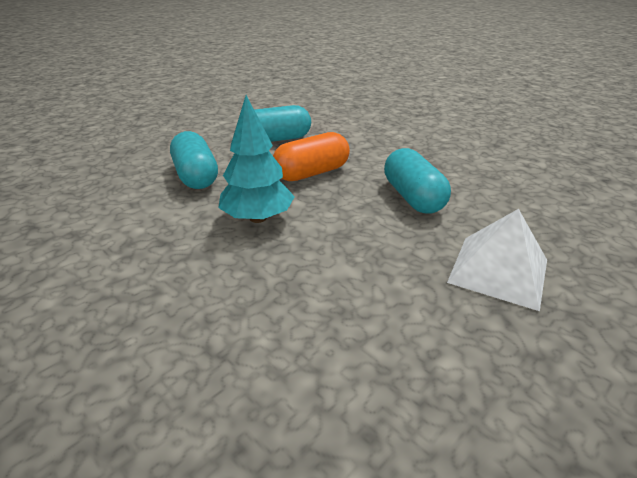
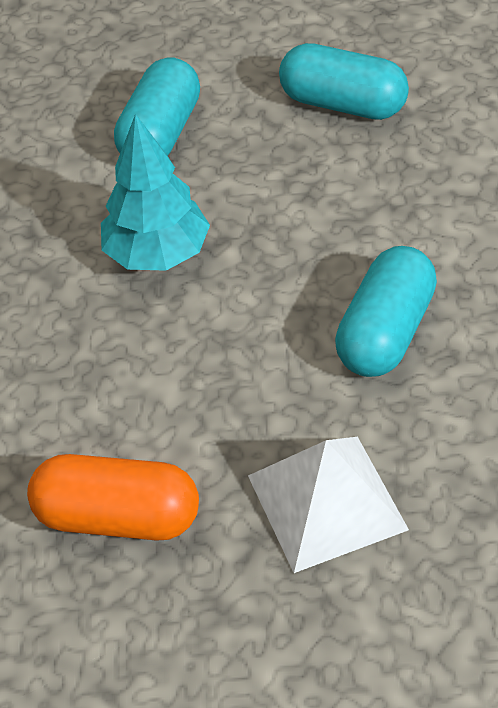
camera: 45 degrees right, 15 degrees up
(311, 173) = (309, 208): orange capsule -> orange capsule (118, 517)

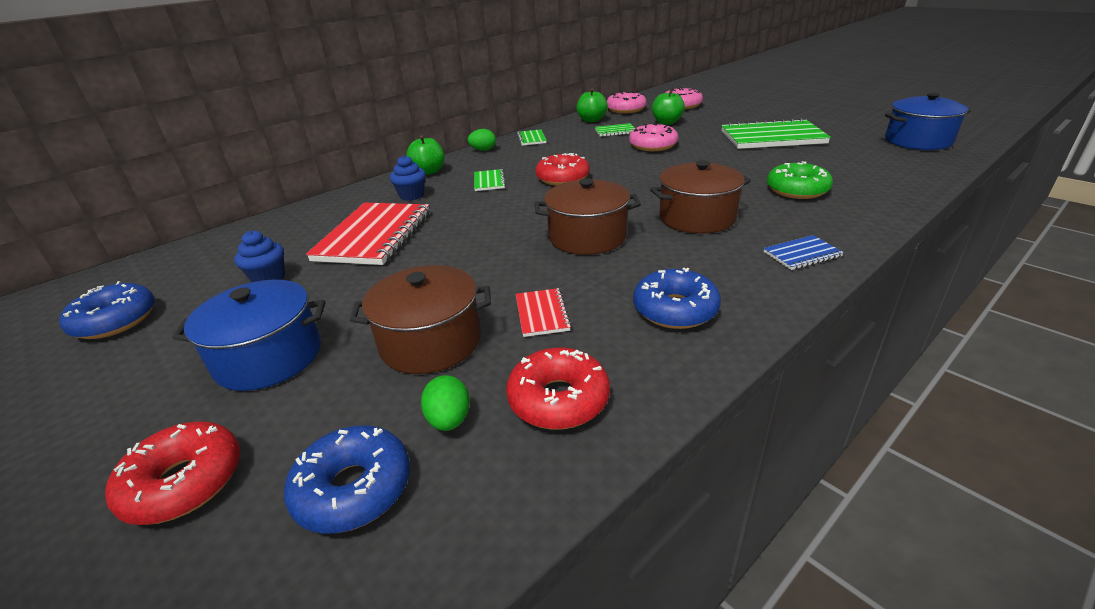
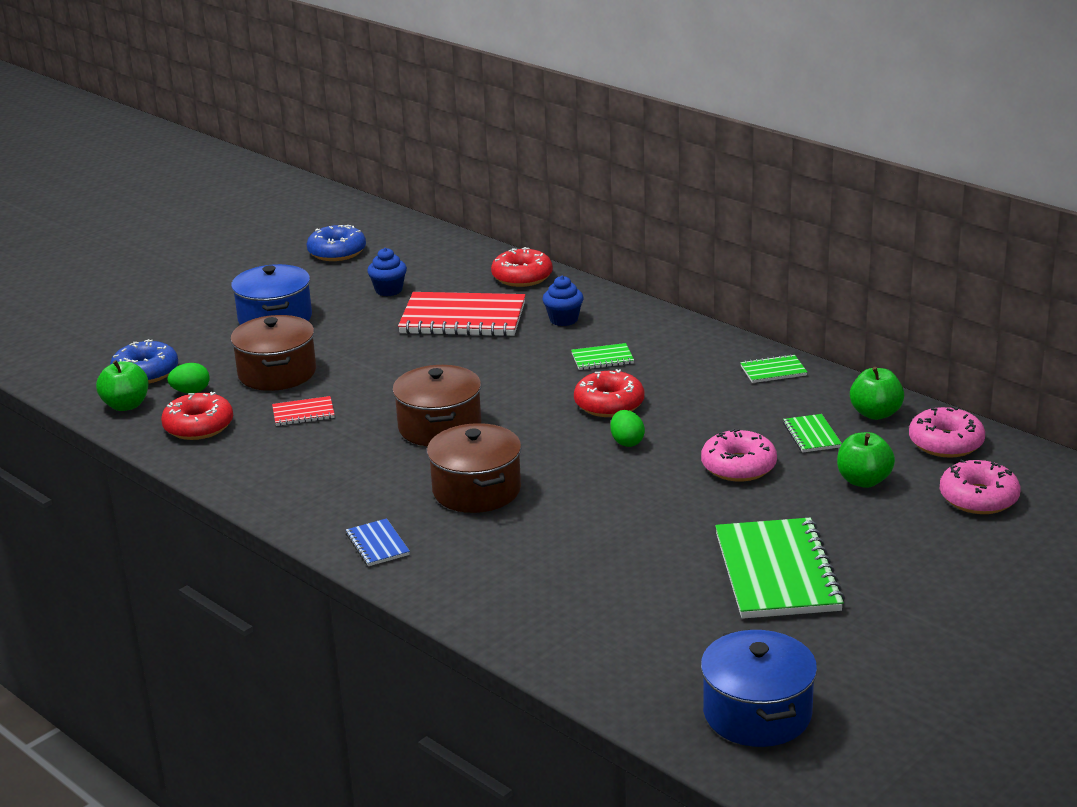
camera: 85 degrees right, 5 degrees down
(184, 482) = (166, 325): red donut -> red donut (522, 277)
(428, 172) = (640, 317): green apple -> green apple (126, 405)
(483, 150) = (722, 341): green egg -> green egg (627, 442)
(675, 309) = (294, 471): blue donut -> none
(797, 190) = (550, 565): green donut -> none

● WHAT IS BEING ASKED
Pictures stay out; everything else in the listing above is to be repeated exactly.

● THE COMPLETED TASK
camera: 45 degrees right, 15 degrees up
(311, 173) = (309, 208): orange capsule -> orange capsule (118, 517)

camera: 85 degrees right, 5 degrees down
(184, 482) = (166, 325): red donut -> red donut (522, 277)
(428, 172) = (640, 317): green apple -> green apple (126, 405)
(483, 150) = (722, 341): green egg -> green egg (627, 442)
(675, 309) = (294, 471): blue donut -> none
(797, 190) = (550, 565): green donut -> none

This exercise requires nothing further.